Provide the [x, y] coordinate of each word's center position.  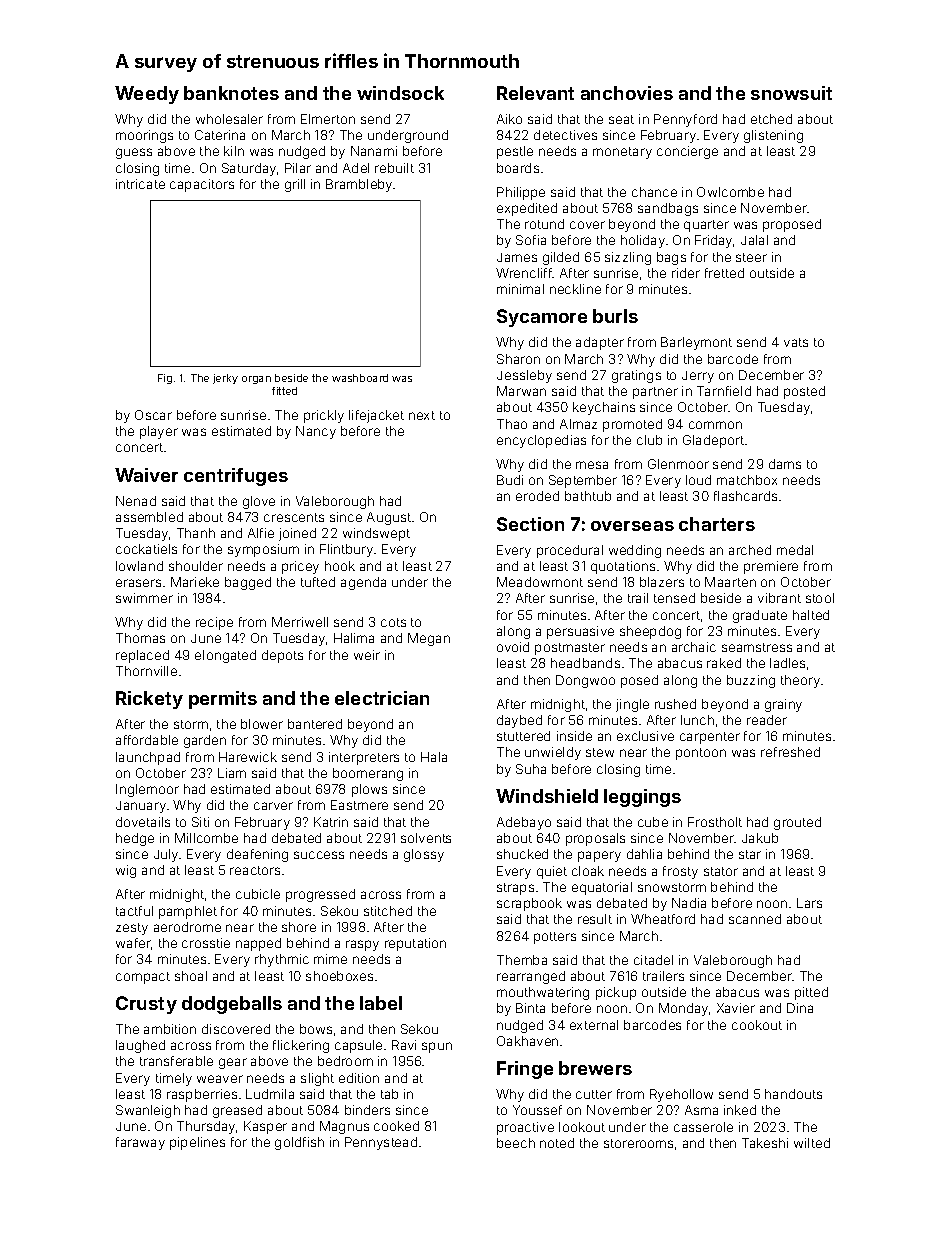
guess [134, 153]
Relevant [535, 93]
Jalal [754, 240]
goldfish [299, 1143]
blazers [662, 582]
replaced [142, 656]
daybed [519, 721]
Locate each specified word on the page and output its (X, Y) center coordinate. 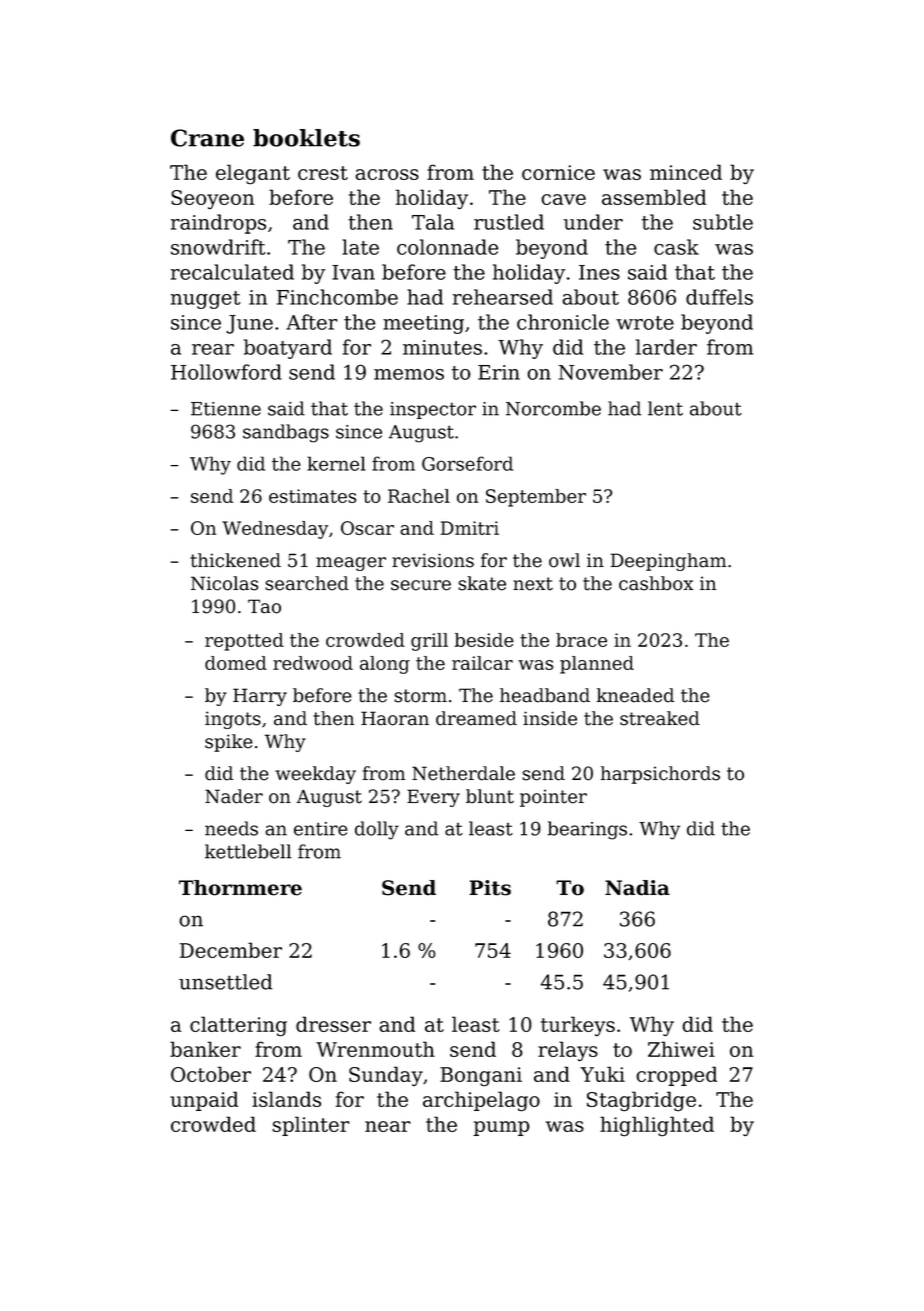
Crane (207, 138)
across (387, 174)
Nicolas (224, 583)
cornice (558, 172)
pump (501, 1128)
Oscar (367, 528)
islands (286, 1099)
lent (665, 408)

★ ★ ★ ★ ★

■ EXERCISE:
Copy out every line of the items above word for word, but leave out the pictures.

■ OUTPUT OF THE TASK:
Provide the [x, y] coordinate of each word's center position.  
guess [134, 153]
Relevant [535, 93]
Jalal [754, 240]
goldfish [299, 1143]
blazers [662, 582]
replaced [142, 656]
daybed [519, 721]
Locate each specified word on the page and output its (X, Y) center coordinate. 
Crane (207, 138)
across (387, 174)
Nicolas (224, 583)
cornice (558, 172)
pump (501, 1128)
Oscar (367, 528)
islands (286, 1099)
lent (665, 408)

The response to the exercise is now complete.